→ **REQUIRED WORK**
Each line below should be retyped exactly, with no pictures.

→ **DATASET SECTION**
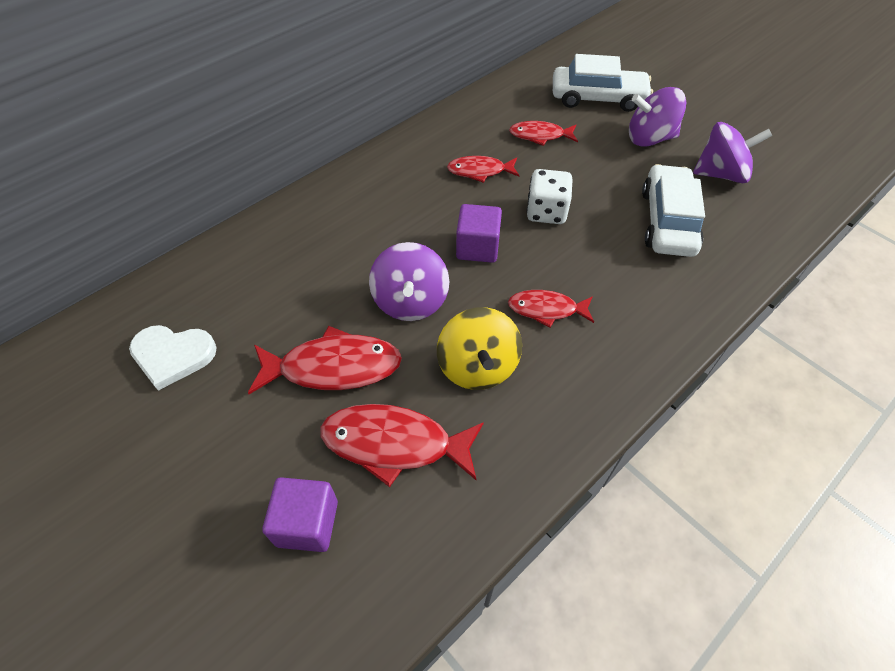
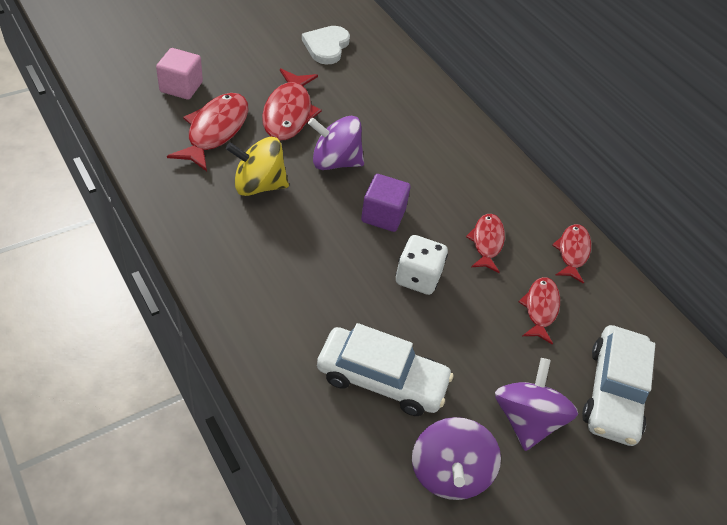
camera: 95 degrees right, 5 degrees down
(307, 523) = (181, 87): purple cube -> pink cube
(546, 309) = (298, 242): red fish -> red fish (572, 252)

→ **RESPONSE TO THIS EXERCISE**
camera: 95 degrees right, 5 degrees down
(307, 523) = (181, 87): purple cube -> pink cube
(546, 309) = (298, 242): red fish -> red fish (572, 252)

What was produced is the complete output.